Your task: Would you repeat every entry below word for word but drop the images?

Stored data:

'''

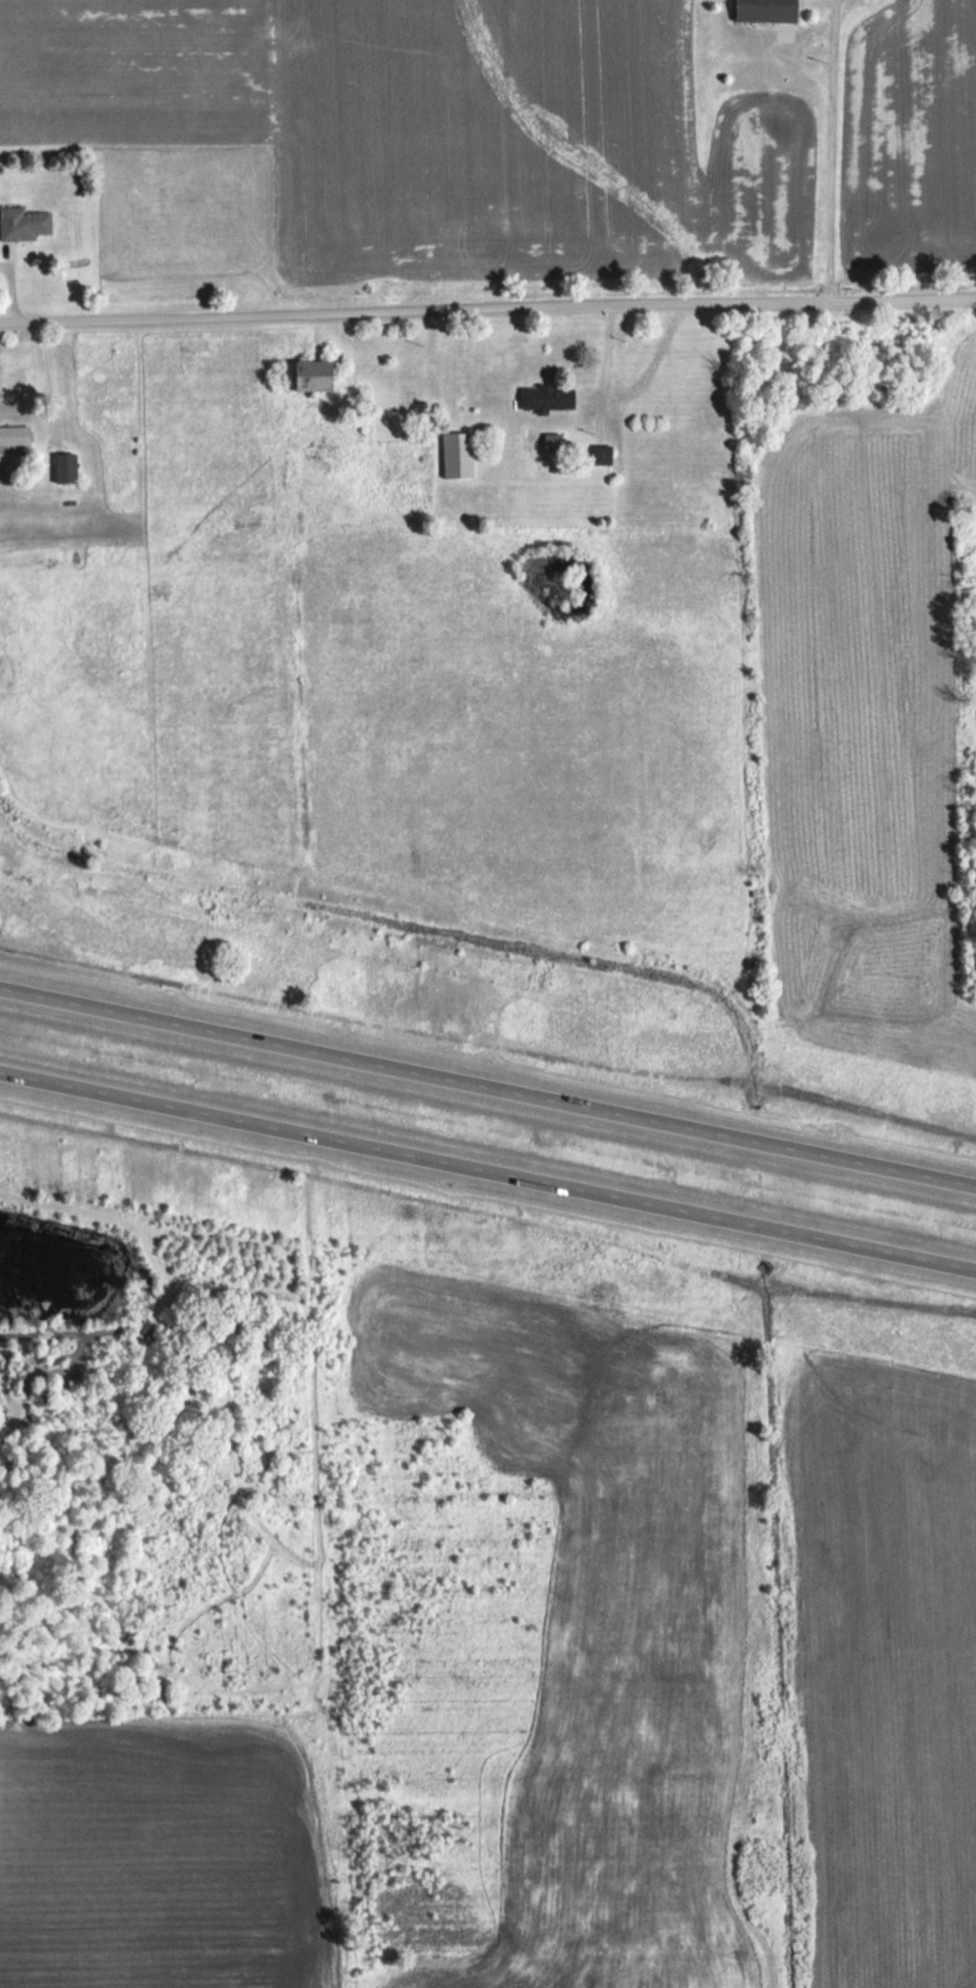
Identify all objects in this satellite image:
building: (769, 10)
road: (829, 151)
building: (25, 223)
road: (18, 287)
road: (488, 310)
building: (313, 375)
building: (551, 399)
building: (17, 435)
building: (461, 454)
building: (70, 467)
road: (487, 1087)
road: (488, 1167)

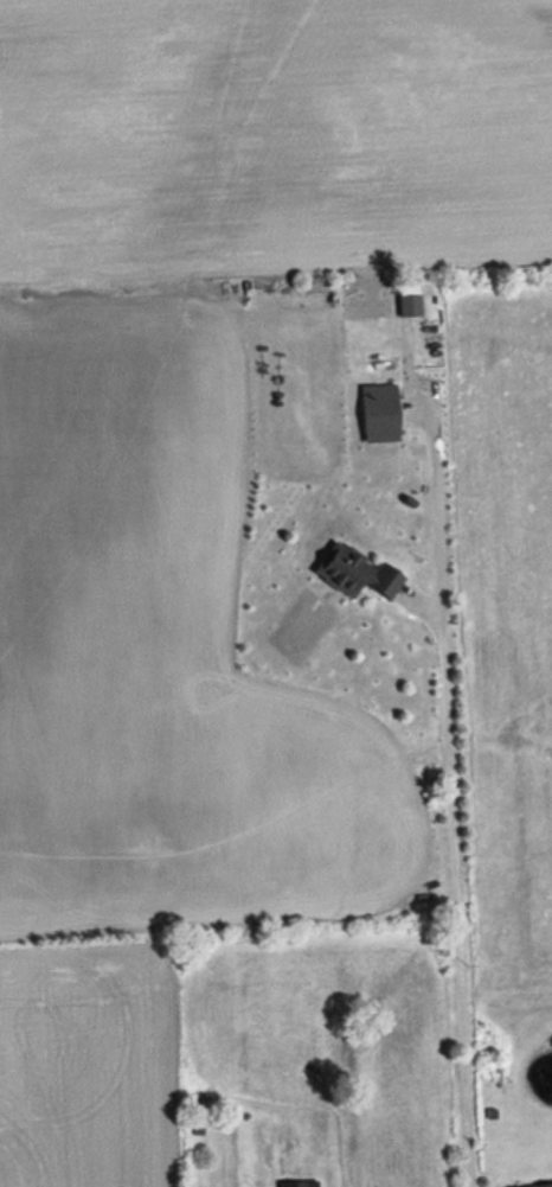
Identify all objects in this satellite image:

'''

Final answer:
Identify all objects in this satellite image:
building: (769, 10)
road: (829, 151)
building: (25, 223)
road: (18, 287)
road: (488, 310)
building: (313, 375)
building: (551, 399)
building: (17, 435)
building: (461, 454)
building: (70, 467)
road: (487, 1087)
road: (488, 1167)

Identify all objects in this satellite image:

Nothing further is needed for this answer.